▶ [Work order]:
In the material below, find the line with "window: (626, 268) -> (281, 326), added" and the line with "bookcase: (283, 160) -> (130, 97), removed", then output those two lines and every line between them, exactly.

▶ [Given records]:
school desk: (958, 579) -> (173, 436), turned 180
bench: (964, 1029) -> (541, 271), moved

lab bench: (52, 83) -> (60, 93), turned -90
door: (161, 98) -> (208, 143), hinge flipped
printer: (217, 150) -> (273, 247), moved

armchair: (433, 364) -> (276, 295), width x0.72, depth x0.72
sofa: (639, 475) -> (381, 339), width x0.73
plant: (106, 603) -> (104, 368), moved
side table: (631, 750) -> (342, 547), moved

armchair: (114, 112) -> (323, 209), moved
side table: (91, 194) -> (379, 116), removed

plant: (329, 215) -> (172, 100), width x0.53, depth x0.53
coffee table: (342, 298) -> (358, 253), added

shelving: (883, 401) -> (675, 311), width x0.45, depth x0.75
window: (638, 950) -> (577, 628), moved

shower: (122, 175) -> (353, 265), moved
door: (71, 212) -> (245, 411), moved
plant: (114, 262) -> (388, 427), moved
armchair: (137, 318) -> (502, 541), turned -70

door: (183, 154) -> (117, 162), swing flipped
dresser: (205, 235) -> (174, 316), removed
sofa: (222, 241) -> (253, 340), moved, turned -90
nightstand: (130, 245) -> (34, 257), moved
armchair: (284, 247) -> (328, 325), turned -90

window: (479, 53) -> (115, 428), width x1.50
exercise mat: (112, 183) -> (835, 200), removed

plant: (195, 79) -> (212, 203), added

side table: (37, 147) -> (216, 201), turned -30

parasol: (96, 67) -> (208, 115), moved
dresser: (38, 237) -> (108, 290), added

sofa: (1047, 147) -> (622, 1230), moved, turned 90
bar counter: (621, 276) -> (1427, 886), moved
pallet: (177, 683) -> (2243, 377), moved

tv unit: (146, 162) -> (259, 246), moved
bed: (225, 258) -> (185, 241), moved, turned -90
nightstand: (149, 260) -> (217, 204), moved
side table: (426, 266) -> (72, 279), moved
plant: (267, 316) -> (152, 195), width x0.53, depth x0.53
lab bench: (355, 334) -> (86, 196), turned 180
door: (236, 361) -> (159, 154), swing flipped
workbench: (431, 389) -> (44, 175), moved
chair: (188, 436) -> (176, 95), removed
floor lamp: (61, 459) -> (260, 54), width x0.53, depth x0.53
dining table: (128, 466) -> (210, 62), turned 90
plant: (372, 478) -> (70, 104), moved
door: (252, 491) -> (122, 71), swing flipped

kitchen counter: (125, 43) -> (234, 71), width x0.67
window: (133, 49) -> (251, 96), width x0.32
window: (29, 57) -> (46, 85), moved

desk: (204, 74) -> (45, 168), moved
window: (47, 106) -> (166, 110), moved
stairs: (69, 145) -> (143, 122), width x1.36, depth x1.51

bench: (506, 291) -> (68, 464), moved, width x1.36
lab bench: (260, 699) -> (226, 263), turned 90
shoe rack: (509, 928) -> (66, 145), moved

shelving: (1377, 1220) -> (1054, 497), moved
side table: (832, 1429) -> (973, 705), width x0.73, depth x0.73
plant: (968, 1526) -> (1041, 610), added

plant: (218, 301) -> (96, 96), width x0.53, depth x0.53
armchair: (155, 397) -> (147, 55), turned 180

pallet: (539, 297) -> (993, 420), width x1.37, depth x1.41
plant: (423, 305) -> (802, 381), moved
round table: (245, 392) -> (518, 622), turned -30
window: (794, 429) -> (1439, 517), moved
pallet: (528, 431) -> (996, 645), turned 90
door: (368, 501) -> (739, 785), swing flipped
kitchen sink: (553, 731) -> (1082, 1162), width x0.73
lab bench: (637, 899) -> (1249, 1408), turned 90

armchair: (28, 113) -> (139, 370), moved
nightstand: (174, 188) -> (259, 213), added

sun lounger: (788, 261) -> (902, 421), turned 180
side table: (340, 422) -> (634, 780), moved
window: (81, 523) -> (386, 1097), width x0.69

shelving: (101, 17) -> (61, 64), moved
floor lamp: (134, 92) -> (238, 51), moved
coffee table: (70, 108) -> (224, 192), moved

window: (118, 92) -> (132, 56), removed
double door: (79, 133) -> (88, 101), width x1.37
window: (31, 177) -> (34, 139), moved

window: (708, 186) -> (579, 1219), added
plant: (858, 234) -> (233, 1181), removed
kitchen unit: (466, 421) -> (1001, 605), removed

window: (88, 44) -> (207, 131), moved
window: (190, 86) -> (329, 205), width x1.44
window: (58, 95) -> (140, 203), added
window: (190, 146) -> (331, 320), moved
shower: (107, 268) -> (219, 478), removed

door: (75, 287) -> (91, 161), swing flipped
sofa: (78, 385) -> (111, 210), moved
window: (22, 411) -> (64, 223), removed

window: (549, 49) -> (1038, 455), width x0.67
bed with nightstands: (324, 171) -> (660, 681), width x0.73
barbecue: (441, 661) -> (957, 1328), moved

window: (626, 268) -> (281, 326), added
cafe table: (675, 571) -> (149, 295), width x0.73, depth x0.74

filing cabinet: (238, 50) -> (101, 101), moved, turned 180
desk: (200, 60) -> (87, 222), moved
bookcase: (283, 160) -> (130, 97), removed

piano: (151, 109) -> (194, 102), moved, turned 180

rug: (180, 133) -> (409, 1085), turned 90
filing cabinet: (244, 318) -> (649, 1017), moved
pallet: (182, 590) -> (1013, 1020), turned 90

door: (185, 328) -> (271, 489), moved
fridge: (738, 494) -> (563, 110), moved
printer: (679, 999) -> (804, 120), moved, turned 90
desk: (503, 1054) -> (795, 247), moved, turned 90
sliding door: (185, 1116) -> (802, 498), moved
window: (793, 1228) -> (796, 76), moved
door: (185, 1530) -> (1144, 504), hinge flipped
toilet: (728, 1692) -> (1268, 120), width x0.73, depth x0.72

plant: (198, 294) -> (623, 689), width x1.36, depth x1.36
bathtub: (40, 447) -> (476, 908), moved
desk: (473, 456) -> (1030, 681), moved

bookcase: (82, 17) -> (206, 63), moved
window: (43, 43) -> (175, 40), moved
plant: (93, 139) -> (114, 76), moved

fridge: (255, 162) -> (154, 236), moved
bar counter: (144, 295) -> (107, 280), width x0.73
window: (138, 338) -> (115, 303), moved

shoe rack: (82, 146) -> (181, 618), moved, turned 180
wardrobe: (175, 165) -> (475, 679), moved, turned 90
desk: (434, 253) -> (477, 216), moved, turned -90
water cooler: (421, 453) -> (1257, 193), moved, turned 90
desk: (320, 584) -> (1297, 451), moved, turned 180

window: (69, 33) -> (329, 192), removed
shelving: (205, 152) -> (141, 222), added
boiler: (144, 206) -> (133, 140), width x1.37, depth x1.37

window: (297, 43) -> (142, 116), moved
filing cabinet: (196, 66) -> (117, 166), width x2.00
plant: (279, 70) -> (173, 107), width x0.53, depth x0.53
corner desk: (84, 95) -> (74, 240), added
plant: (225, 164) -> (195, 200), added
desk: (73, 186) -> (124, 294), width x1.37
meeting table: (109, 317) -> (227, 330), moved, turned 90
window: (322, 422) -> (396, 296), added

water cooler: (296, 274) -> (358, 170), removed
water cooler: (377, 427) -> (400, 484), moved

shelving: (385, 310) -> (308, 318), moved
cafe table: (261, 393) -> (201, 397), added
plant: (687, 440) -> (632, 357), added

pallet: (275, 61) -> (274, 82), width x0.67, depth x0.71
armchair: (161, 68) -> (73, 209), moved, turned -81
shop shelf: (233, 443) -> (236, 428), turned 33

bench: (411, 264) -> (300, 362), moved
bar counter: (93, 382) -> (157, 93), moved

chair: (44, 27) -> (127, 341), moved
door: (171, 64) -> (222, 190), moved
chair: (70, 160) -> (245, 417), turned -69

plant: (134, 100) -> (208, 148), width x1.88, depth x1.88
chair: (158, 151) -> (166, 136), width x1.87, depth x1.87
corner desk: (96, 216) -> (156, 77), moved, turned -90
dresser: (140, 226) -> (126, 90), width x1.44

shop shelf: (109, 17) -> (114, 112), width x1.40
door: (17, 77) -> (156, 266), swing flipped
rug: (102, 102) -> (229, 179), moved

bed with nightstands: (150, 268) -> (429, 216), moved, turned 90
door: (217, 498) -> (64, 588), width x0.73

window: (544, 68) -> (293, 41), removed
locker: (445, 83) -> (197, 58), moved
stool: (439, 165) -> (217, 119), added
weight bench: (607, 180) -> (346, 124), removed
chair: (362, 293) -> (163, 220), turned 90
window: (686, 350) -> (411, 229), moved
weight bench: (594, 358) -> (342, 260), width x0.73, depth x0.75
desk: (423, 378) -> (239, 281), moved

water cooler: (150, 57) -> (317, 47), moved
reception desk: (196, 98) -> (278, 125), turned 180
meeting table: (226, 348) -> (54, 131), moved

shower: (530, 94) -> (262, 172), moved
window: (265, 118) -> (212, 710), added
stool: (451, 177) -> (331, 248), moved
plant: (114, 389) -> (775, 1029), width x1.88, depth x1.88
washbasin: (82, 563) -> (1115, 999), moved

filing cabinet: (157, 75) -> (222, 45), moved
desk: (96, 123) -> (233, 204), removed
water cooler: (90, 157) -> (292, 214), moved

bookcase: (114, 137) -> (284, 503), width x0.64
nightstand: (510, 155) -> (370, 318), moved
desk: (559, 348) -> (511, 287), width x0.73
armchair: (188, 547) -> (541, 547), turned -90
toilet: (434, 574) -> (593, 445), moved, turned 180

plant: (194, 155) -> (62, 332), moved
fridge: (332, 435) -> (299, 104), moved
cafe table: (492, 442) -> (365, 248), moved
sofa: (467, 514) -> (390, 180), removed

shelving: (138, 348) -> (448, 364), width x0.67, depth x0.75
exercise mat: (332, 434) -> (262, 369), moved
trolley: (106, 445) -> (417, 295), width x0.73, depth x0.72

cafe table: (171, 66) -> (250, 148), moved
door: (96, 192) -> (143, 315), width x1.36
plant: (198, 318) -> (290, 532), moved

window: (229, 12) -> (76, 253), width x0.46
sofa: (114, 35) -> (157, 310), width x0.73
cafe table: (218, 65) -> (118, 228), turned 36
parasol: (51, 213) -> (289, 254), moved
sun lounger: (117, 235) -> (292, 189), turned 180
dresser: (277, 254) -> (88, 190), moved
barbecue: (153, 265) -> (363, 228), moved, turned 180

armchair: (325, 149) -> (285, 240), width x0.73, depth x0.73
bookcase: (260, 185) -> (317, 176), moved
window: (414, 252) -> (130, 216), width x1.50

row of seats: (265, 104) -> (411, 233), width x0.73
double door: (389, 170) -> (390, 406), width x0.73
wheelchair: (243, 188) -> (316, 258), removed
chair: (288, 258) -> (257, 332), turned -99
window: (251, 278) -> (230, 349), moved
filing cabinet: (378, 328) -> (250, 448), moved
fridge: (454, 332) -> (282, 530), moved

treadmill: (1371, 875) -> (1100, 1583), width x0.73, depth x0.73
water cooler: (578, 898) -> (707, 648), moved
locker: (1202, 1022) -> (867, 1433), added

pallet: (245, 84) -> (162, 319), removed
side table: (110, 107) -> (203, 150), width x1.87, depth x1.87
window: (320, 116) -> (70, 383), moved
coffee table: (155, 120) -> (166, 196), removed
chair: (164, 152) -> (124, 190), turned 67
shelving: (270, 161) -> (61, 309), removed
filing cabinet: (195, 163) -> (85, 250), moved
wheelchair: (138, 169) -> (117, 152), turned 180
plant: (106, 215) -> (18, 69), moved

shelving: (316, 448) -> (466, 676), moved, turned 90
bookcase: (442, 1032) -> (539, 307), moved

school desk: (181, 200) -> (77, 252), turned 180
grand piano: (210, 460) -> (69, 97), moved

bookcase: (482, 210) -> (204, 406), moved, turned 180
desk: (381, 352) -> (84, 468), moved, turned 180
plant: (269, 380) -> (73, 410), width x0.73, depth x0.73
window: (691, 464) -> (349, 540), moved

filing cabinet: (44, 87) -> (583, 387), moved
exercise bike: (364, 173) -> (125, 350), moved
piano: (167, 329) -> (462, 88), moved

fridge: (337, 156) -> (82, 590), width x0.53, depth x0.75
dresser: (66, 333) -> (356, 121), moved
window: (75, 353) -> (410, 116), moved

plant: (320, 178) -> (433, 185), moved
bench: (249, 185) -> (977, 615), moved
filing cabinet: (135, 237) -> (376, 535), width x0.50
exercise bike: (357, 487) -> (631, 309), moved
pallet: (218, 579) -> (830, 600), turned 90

▶ [Completed exercise]:
window: (626, 268) -> (281, 326), added
cafe table: (675, 571) -> (149, 295), width x0.73, depth x0.74

filing cabinet: (238, 50) -> (101, 101), moved, turned 180
desk: (200, 60) -> (87, 222), moved
bookcase: (283, 160) -> (130, 97), removed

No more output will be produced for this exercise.